--- start of DATA IN THIS EXERCISE ---

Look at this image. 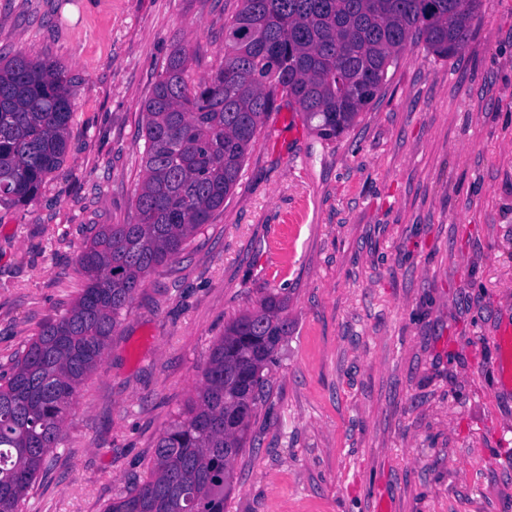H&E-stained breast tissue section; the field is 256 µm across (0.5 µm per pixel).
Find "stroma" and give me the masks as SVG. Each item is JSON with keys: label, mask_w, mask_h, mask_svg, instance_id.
Wrapping results in <instances>:
<instances>
[{"label": "stroma", "mask_w": 512, "mask_h": 512, "mask_svg": "<svg viewBox=\"0 0 512 512\" xmlns=\"http://www.w3.org/2000/svg\"><path fill=\"white\" fill-rule=\"evenodd\" d=\"M241 0H0V56L74 86L59 170L0 204V375L85 285L76 256L128 223L141 106L175 45L215 71ZM290 331L224 512H512V0L463 48L405 51L340 138L268 114L239 181L123 311L25 512H106L147 480L227 323L268 295ZM499 345V375L501 383L512 386V331L504 330L497 338Z\"/></svg>", "instance_id": "1"}]
</instances>
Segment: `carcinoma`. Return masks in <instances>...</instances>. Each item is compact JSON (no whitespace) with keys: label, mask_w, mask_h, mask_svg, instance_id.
I'll list each match as a JSON object with an SVG mask.
<instances>
[{"label":"carcinoma","mask_w":512,"mask_h":512,"mask_svg":"<svg viewBox=\"0 0 512 512\" xmlns=\"http://www.w3.org/2000/svg\"><path fill=\"white\" fill-rule=\"evenodd\" d=\"M480 0H242L224 61L189 81L176 46L144 101L142 180L134 215L103 224L76 263L86 280L71 309L45 325L0 383V512L24 505L87 377L99 369L122 311L146 276L172 261L237 185L277 100L316 133L341 136L375 98L398 56L419 42L456 54ZM72 92L58 63L0 58V203L25 204L64 161ZM286 301L265 297L224 327L189 405L159 437L150 476L106 512H224L231 462L266 402V370L288 336Z\"/></svg>","instance_id":"obj_1"}]
</instances>
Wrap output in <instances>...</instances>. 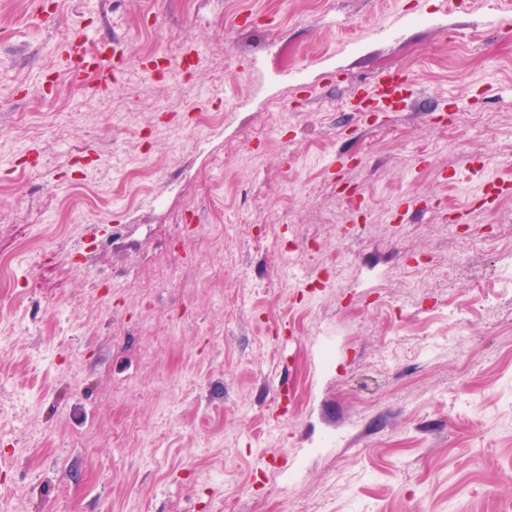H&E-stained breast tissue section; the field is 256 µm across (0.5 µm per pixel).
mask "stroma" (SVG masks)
Wrapping results in <instances>:
<instances>
[{"label":"stroma","instance_id":"stroma-1","mask_svg":"<svg viewBox=\"0 0 512 512\" xmlns=\"http://www.w3.org/2000/svg\"><path fill=\"white\" fill-rule=\"evenodd\" d=\"M0 20V512H512V0ZM85 49L86 42L79 37L65 50V69L70 82L84 85L92 93L112 86L117 69L115 62H112V54L107 56L105 52H100L95 56H90ZM89 71L96 73L97 83L85 82L84 76ZM412 87L409 76L399 73L379 75L371 89V93L360 95L356 92L349 99V105L357 112H401V105L407 98Z\"/></svg>","mask_w":512,"mask_h":512}]
</instances>
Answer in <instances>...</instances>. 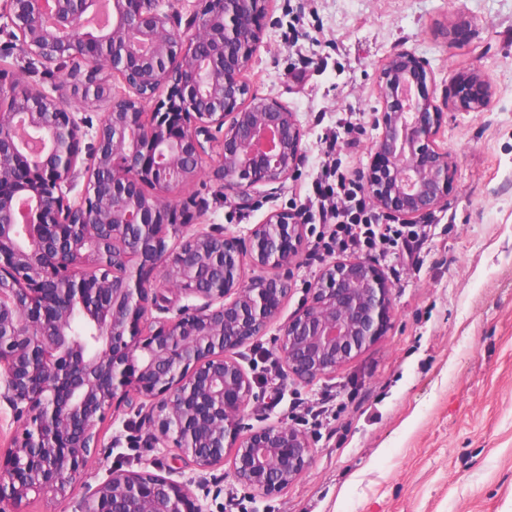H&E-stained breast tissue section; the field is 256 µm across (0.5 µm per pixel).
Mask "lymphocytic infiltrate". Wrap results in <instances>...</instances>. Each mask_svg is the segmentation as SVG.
<instances>
[{"instance_id": "f902f5d3", "label": "lymphocytic infiltrate", "mask_w": 512, "mask_h": 512, "mask_svg": "<svg viewBox=\"0 0 512 512\" xmlns=\"http://www.w3.org/2000/svg\"><path fill=\"white\" fill-rule=\"evenodd\" d=\"M303 207L320 226L312 242L316 256L364 253L384 259L402 251L417 264L433 237L428 224L387 223L385 214L371 206L360 179L345 175L335 161L323 163Z\"/></svg>"}]
</instances>
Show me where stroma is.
I'll return each mask as SVG.
<instances>
[{"mask_svg":"<svg viewBox=\"0 0 512 512\" xmlns=\"http://www.w3.org/2000/svg\"><path fill=\"white\" fill-rule=\"evenodd\" d=\"M463 34L449 38L448 25ZM408 49L429 63L435 93L463 63L492 86L484 112L448 111L440 142L455 164L446 206L424 216L435 235L412 265L379 261L392 286L386 333L329 378L286 379L274 331L239 351L256 385L245 422L283 421L306 433L312 456L287 490L252 499L228 470H194L174 449L150 448L147 423L121 411L105 421L82 493L110 472L186 483L208 512H512V0H273L247 81L297 113L304 147L293 177L258 184L249 206L210 178L178 190L193 221L241 233L268 214L300 213L323 159L320 138L343 113L364 132L339 138L342 170L360 175L378 131V65ZM324 267L300 251L281 315L295 314Z\"/></svg>","mask_w":512,"mask_h":512,"instance_id":"stroma-1","label":"stroma"}]
</instances>
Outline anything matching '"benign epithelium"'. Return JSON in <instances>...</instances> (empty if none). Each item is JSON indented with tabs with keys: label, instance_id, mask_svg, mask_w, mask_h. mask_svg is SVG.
Instances as JSON below:
<instances>
[{
	"label": "benign epithelium",
	"instance_id": "1",
	"mask_svg": "<svg viewBox=\"0 0 512 512\" xmlns=\"http://www.w3.org/2000/svg\"><path fill=\"white\" fill-rule=\"evenodd\" d=\"M197 2L185 39L162 0H112L104 33L85 24L98 0H0L28 59L67 69L82 104L106 103L94 126L0 65V405L17 424L0 448V512H20L31 494L74 498L104 447L100 425L121 407L148 421L152 447L198 470L229 456L237 484L276 496L309 466L311 443L283 421L242 426L253 381L237 351L275 325L288 374L312 383L388 326L391 286L360 258L327 265L278 323L305 225L283 210L244 235L193 229L192 202L170 199L206 174L246 204L253 186L292 176L303 149L296 112L243 79L271 0ZM107 71L129 92L112 95ZM432 82L407 49L376 72L365 189L401 224L440 209L452 188V157L437 144L444 110L482 112L491 98L467 65L440 98ZM248 265L276 273L248 279ZM167 292L184 304L172 308ZM188 494L161 475L115 471L79 512H187Z\"/></svg>",
	"mask_w": 512,
	"mask_h": 512
}]
</instances>
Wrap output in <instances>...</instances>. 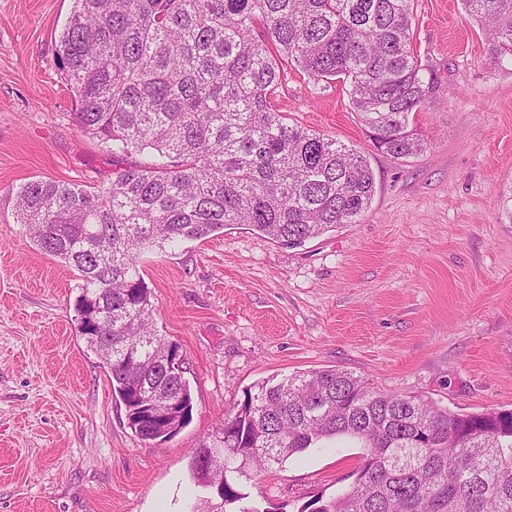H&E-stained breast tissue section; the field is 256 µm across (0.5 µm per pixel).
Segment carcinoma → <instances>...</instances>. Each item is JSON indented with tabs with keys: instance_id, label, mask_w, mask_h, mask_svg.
<instances>
[{
	"instance_id": "carcinoma-1",
	"label": "carcinoma",
	"mask_w": 512,
	"mask_h": 512,
	"mask_svg": "<svg viewBox=\"0 0 512 512\" xmlns=\"http://www.w3.org/2000/svg\"><path fill=\"white\" fill-rule=\"evenodd\" d=\"M487 56L512 64V0H463ZM414 0H74L56 45L78 103V129L115 160L102 190L32 179L17 222L43 252L78 272L76 330L131 400L185 377L157 364L178 347L155 333L138 256L204 240L228 224L296 248L355 224L376 192L359 152L276 111L283 62L311 82L341 83L374 147L396 159L426 149L413 114L440 84L413 47ZM142 440L161 432L130 414ZM342 436L367 448L353 490L316 512H512V411L460 413L389 393L351 373L309 370L262 382L224 415L210 451L224 458V503L245 499L234 476L261 474Z\"/></svg>"
}]
</instances>
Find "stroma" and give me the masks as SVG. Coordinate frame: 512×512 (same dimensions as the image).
<instances>
[{"label": "stroma", "mask_w": 512, "mask_h": 512, "mask_svg": "<svg viewBox=\"0 0 512 512\" xmlns=\"http://www.w3.org/2000/svg\"><path fill=\"white\" fill-rule=\"evenodd\" d=\"M72 0H0V512H192L190 460L268 379L336 368L461 413L512 409V71L461 0H414V48L443 107L415 114L424 152H378L340 83L289 68L277 111L362 152L376 181L358 223L285 248L246 224L140 258L155 330L185 359L192 417L151 445L132 431L75 329V271L14 214L19 186L88 188L112 155L80 133L56 44ZM365 450L341 438L238 483L265 512L352 490Z\"/></svg>", "instance_id": "stroma-1"}]
</instances>
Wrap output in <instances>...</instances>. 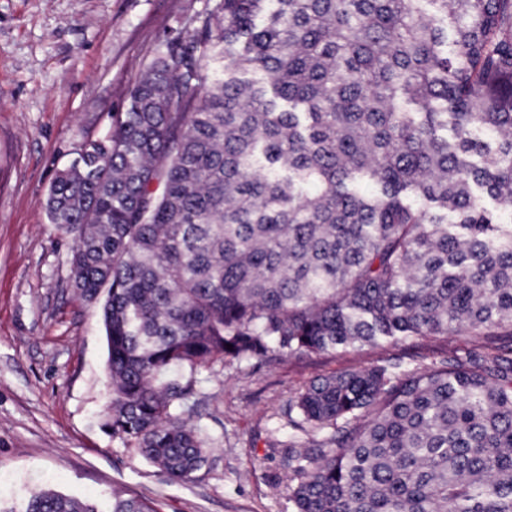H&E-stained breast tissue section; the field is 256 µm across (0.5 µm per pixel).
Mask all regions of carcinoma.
Returning <instances> with one entry per match:
<instances>
[{"instance_id":"1","label":"carcinoma","mask_w":512,"mask_h":512,"mask_svg":"<svg viewBox=\"0 0 512 512\" xmlns=\"http://www.w3.org/2000/svg\"><path fill=\"white\" fill-rule=\"evenodd\" d=\"M223 77L209 78L213 60ZM489 198L495 206L484 204ZM103 296L105 426L177 481L216 363L465 332L485 350L316 379L297 512H512V0H219L47 198ZM232 349H227V345ZM23 512H155L54 491Z\"/></svg>"}]
</instances>
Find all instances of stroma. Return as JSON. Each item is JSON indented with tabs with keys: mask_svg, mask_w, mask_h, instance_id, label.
Returning <instances> with one entry per match:
<instances>
[{
	"mask_svg": "<svg viewBox=\"0 0 512 512\" xmlns=\"http://www.w3.org/2000/svg\"><path fill=\"white\" fill-rule=\"evenodd\" d=\"M217 2L0 0V512H22L41 489L103 504L121 490L156 512H296L288 443L318 434L289 425L290 399L322 376L483 349L479 336H430L201 369L211 398L193 422L217 448L187 481L104 428L100 307L73 287V240L51 224L48 190L125 111L168 32L193 31Z\"/></svg>",
	"mask_w": 512,
	"mask_h": 512,
	"instance_id": "obj_1",
	"label": "stroma"
}]
</instances>
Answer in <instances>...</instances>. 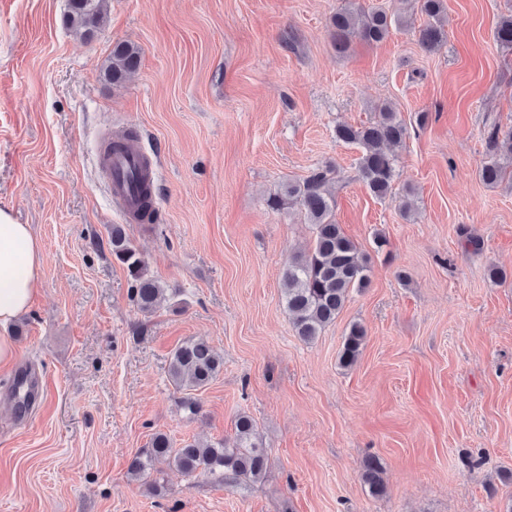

--- end of DATA IN THIS EXERCISE ---

INSTRUCTIONS FOR THE TASK:
Every line from the one with "Mask all regions of carcinoma." through the last line of the material gets printed exactly, and nothing more. Omit the pictures.

SOLVED PROBLEM:
Mask all regions of carcinoma.
Returning <instances> with one entry per match:
<instances>
[{"instance_id":"1","label":"carcinoma","mask_w":512,"mask_h":512,"mask_svg":"<svg viewBox=\"0 0 512 512\" xmlns=\"http://www.w3.org/2000/svg\"><path fill=\"white\" fill-rule=\"evenodd\" d=\"M223 77L209 78L213 60ZM489 198L495 206L484 204ZM103 296L105 426L177 481L216 363L465 332L485 350L316 379L297 512H512V0H219L47 198ZM232 349H227V345ZM23 512H155L54 491Z\"/></svg>"}]
</instances>
Find all instances of stroma. Return as JSON. Each item is JSON indented with tabs with keys: mask_svg, mask_w, mask_h, instance_id, label.
Returning <instances> with one entry per match:
<instances>
[{
	"mask_svg": "<svg viewBox=\"0 0 512 512\" xmlns=\"http://www.w3.org/2000/svg\"><path fill=\"white\" fill-rule=\"evenodd\" d=\"M217 2L0 0V512H22L41 489L103 504L121 490L156 512H296L288 443L318 434L289 425L290 399L322 376L483 349L479 336H430L201 369L211 398L193 422L217 448L187 481L104 428L100 307L73 287V240L51 224L48 190L125 111L168 32L193 31Z\"/></svg>",
	"mask_w": 512,
	"mask_h": 512,
	"instance_id": "obj_1",
	"label": "stroma"
}]
</instances>
Answer in <instances>...</instances>. 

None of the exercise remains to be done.